## Task prompt
In the data that follows, count each line with the string "lime"; the reply is the number only.

[Spatial reasoning data]
◆ ◆ ◆ ◆ ◆
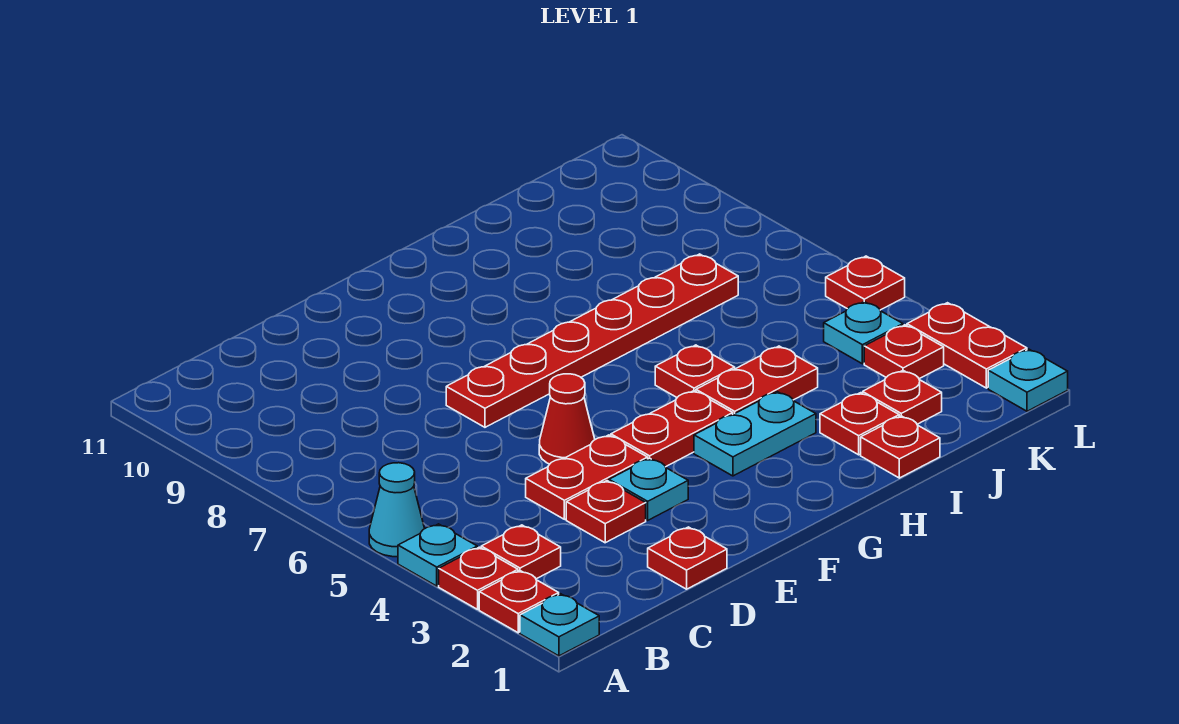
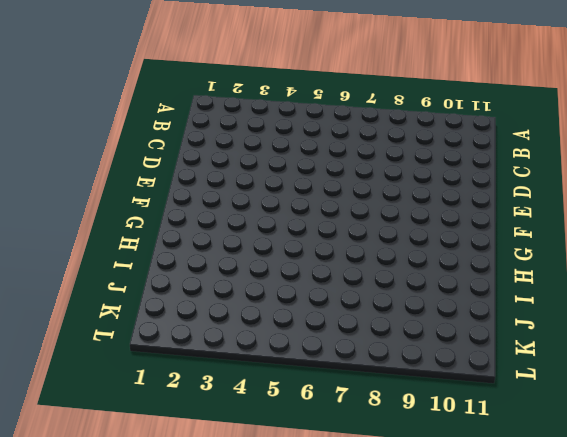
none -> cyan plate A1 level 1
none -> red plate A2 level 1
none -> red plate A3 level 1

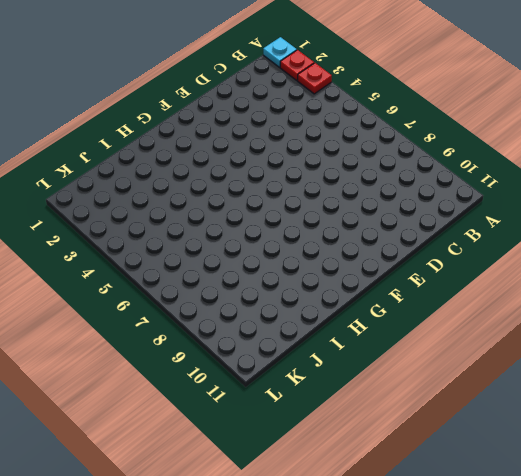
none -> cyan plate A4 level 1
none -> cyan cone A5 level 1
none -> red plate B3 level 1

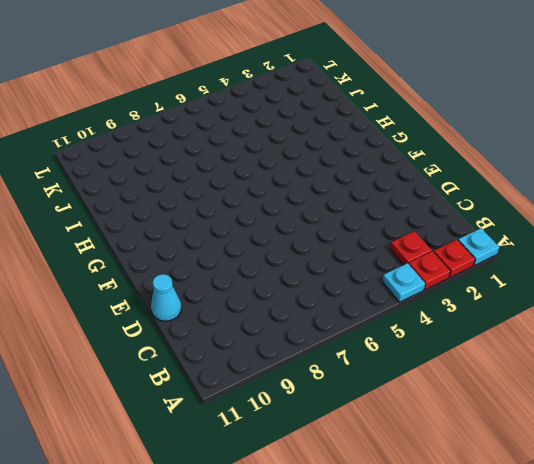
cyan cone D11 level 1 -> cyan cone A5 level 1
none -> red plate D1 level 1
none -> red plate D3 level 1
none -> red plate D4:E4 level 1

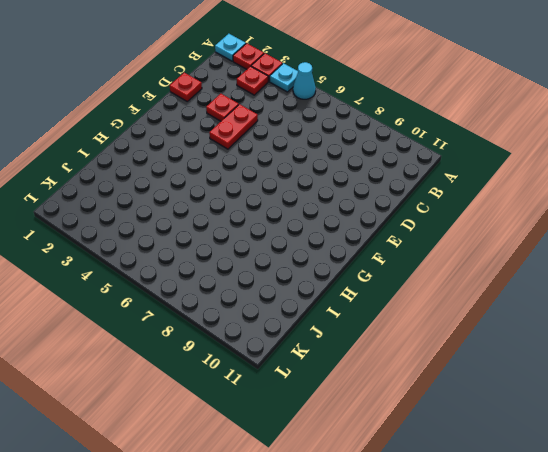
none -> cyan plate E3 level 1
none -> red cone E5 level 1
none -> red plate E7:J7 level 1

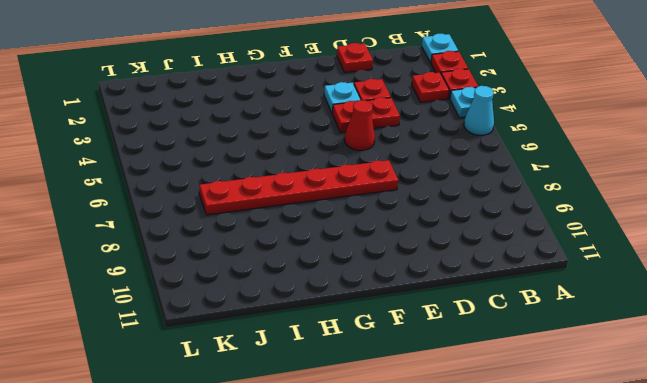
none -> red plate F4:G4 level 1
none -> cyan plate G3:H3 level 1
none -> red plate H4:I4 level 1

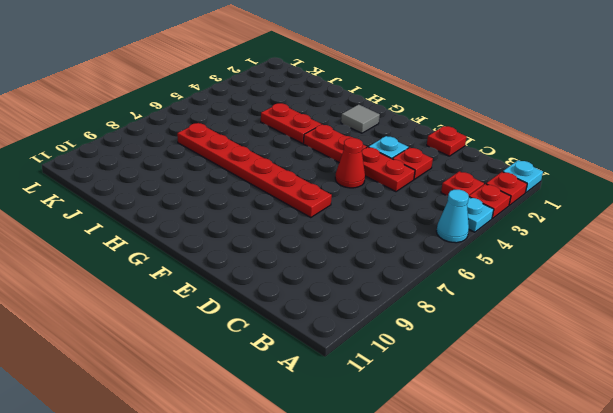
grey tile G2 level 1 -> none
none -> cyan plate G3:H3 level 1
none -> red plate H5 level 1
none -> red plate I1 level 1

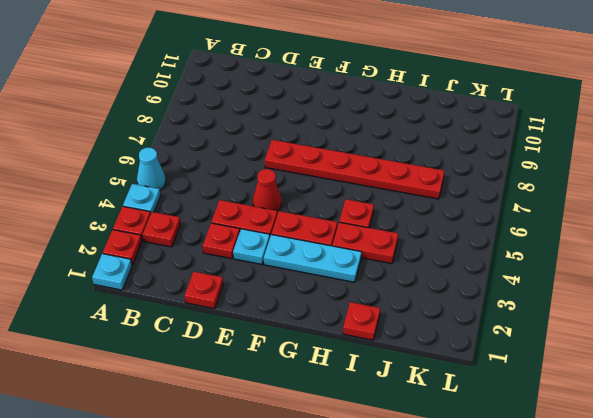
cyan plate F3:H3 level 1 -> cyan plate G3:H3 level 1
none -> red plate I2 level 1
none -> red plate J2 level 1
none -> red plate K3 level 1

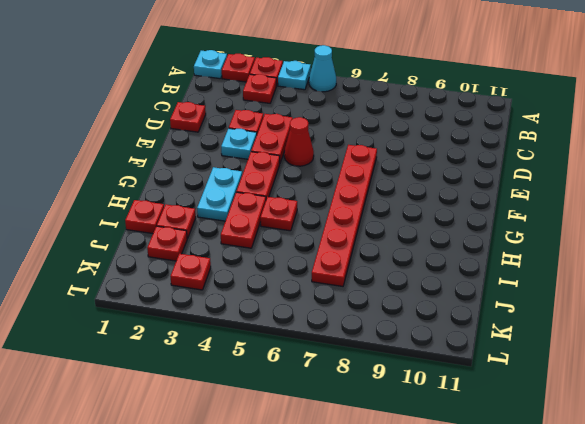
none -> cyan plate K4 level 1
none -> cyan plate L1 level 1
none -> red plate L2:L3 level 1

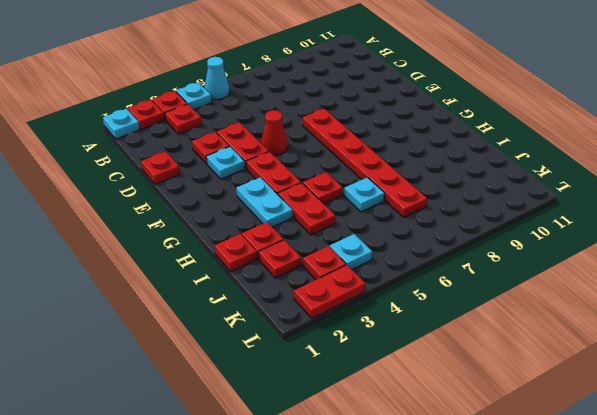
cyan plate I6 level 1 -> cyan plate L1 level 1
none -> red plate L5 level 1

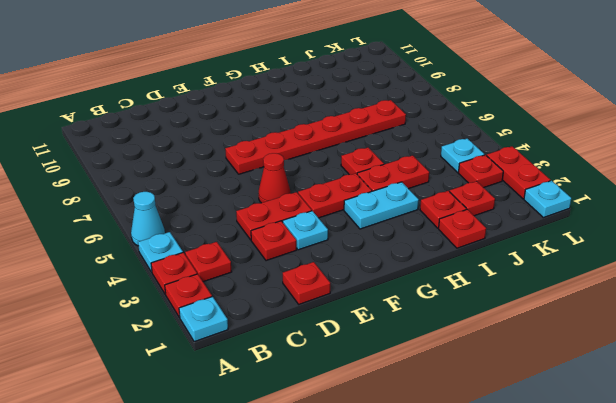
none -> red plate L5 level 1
◆ ◆ ◆ ◆ ◆
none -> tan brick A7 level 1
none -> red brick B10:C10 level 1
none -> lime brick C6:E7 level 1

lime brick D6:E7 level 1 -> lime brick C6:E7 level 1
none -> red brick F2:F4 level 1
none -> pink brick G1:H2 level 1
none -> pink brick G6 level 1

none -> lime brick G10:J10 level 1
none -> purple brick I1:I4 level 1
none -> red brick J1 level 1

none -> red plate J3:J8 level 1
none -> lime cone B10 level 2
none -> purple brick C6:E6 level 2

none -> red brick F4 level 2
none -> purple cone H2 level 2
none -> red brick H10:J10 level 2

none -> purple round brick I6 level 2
◆ ◆ ◆ ◆ ◆
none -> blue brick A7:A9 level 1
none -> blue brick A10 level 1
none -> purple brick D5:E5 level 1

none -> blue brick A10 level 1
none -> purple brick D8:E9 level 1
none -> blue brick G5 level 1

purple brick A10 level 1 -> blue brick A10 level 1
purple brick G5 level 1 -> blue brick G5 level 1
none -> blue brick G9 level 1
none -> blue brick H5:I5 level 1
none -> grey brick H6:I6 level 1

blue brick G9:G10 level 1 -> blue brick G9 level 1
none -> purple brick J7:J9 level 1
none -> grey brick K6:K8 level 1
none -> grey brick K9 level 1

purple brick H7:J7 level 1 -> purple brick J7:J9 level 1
◆ ◆ ◆ ◆ ◆
## Result of the exercise
4